*** TASK DATA ***

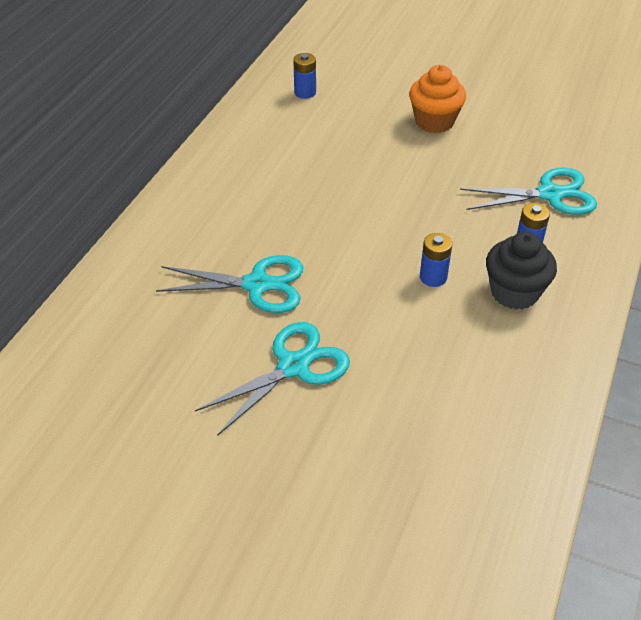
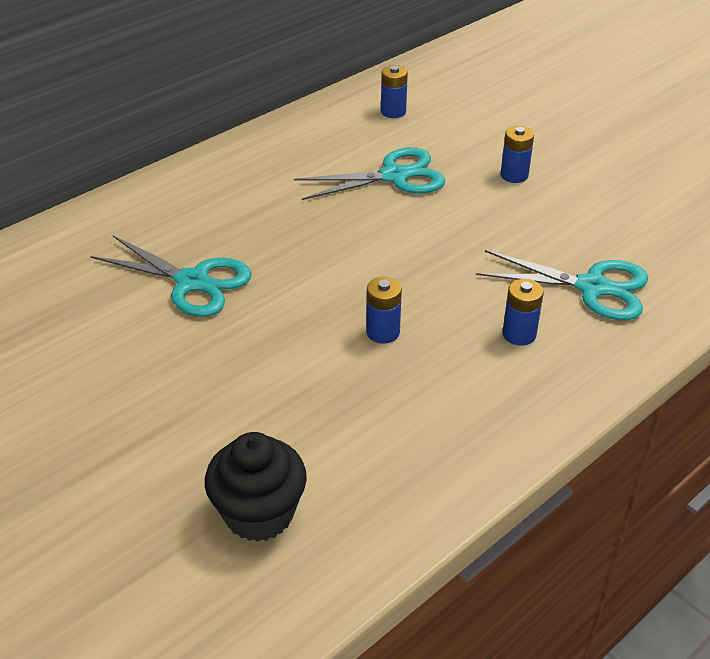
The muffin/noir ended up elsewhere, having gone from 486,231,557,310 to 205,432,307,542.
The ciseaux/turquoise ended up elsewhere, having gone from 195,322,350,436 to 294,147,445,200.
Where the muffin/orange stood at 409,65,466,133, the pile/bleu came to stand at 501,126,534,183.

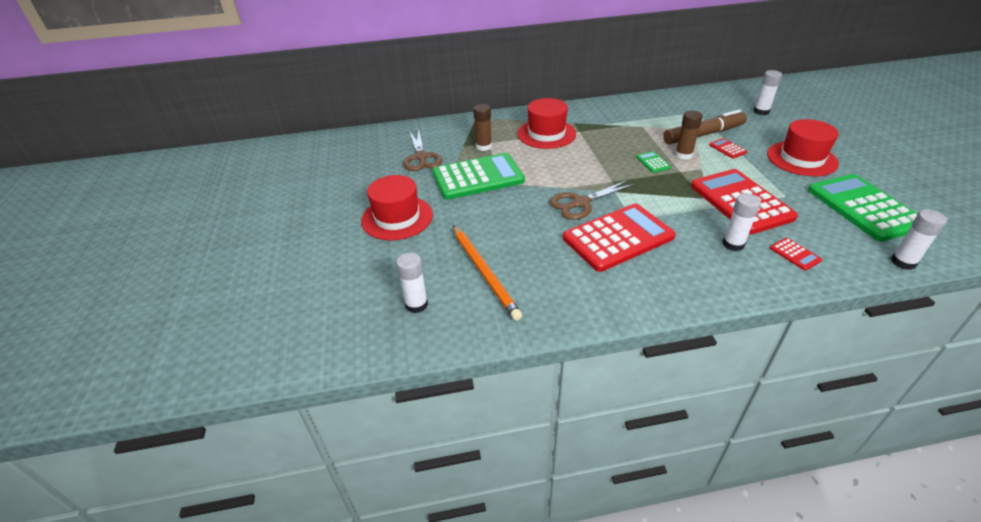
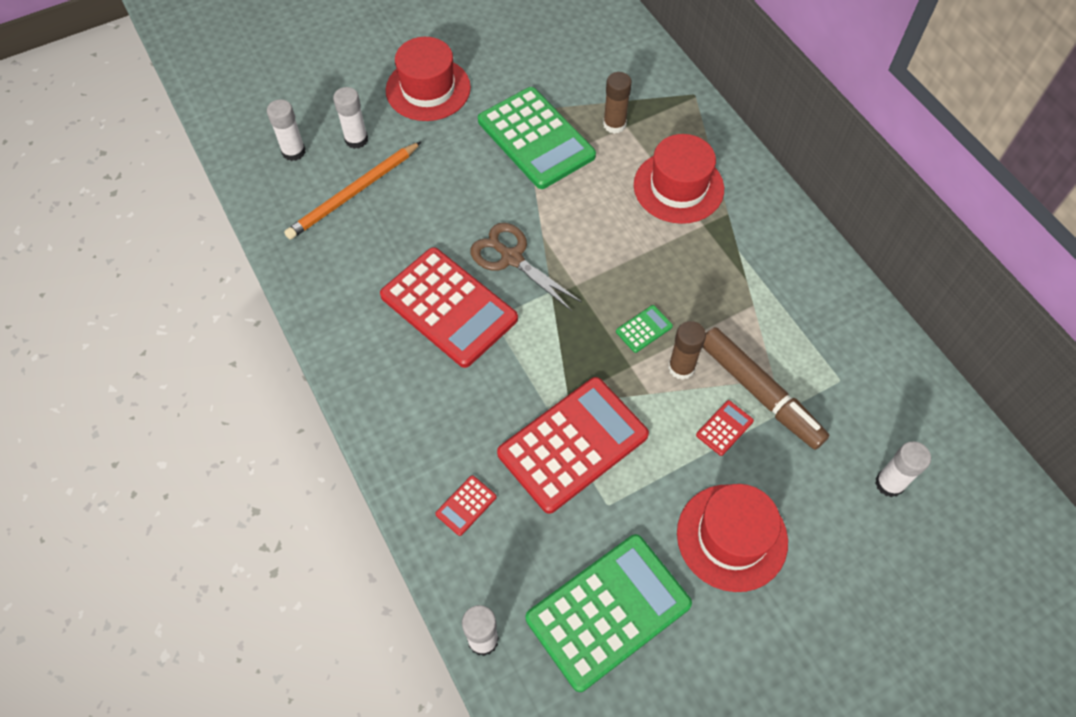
The bâton de colle/blanc ended up elsewhere, having gone from 723,193,761,251 to 333,87,368,149.
The second view lost the ciseaux/marron at 403,129,442,171.

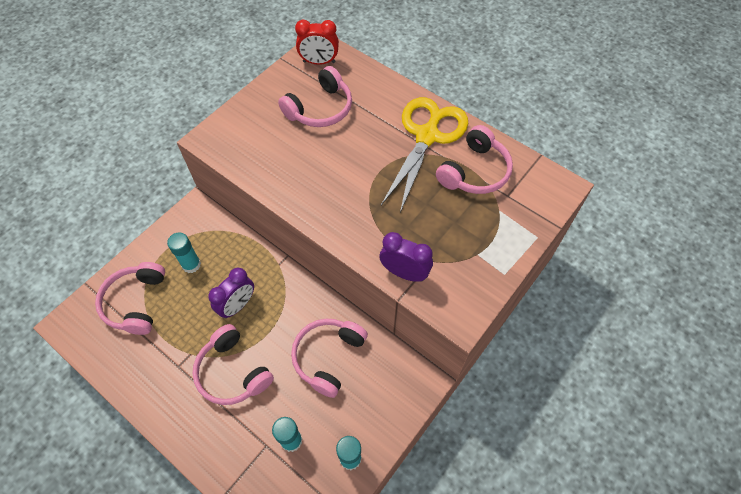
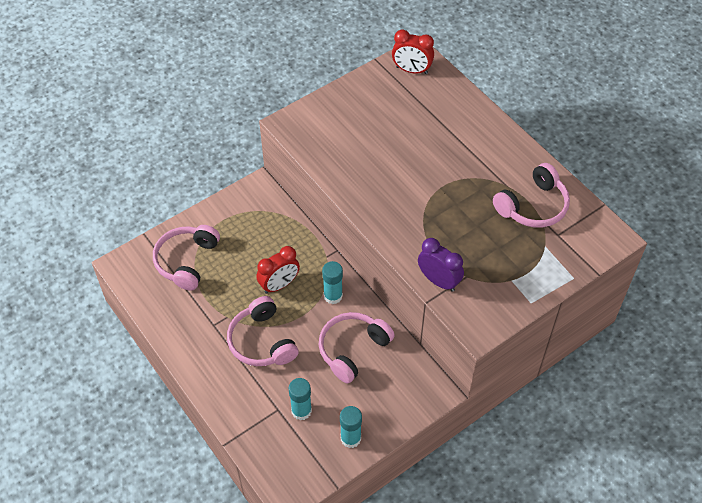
What was the réveil/violet at 208,268,254,318 turned into the réveil/rouge at 256,246,300,294.
The bâton de colle/turquoise ended up elsewhere, having gone from 167,232,201,273 to 322,261,343,304.
The second view lost the casque audio/rose at 278,66,352,127.
The second view lost the ciseaux/jaune at 381,97,469,212.

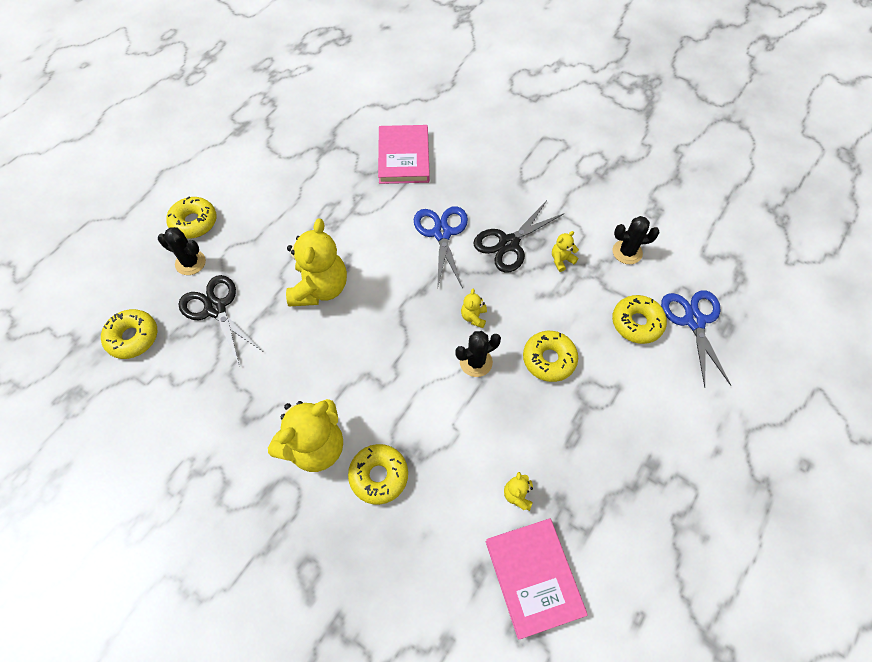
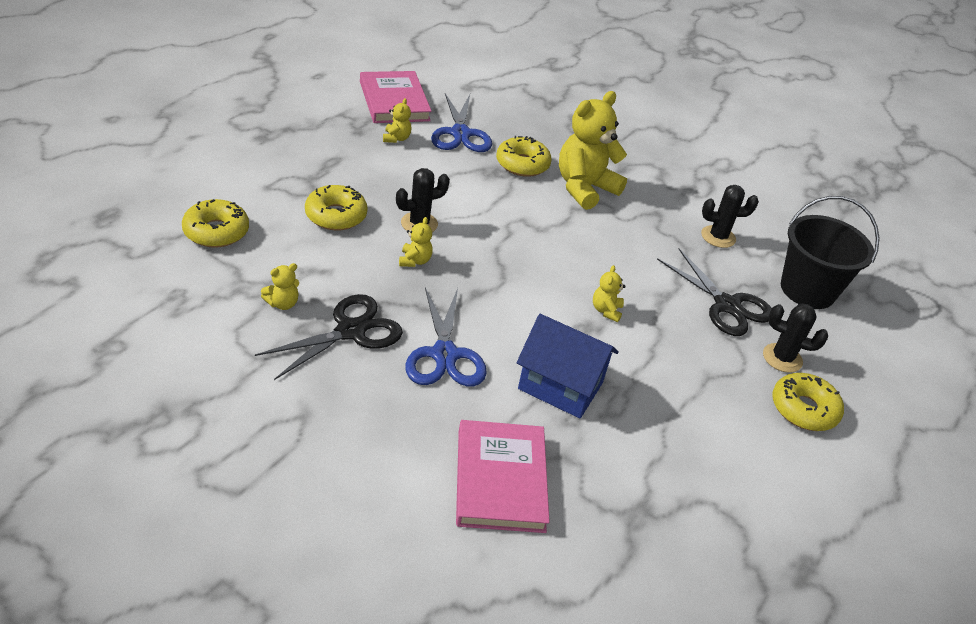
The ciseaux/bleu ended up elsewhere, having gone from 661,290,731,388 to 431,93,492,152.
The second view gained the maison/bleu at 517,314,619,418.
The size of the ours en peluche/jaune at 286,218,347,306 changed by a factor of 0.43.
The cactus/noir ended up elsewhere, having gone from 613,216,660,264 to 701,185,759,248.
Where the beignet/jaune stood at 101,309,157,359, the seau/noir came to stand at 781,196,880,309.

*** End of TASK DATA ***

**WHAT YOU NEED TO DO**: Pictures in the material above should be skipped; print exactly the lines from the one with "The bâton de colle/blanc" through the one with "The second view gained".

**ANSWER SECTION**:
The bâton de colle/blanc ended up elsewhere, having gone from 723,193,761,251 to 333,87,368,149.
The second view lost the ciseaux/marron at 403,129,442,171.

What was the réveil/violet at 208,268,254,318 turned into the réveil/rouge at 256,246,300,294.
The bâton de colle/turquoise ended up elsewhere, having gone from 167,232,201,273 to 322,261,343,304.
The second view lost the casque audio/rose at 278,66,352,127.
The second view lost the ciseaux/jaune at 381,97,469,212.

The ciseaux/bleu ended up elsewhere, having gone from 661,290,731,388 to 431,93,492,152.
The second view gained the maison/bleu at 517,314,619,418.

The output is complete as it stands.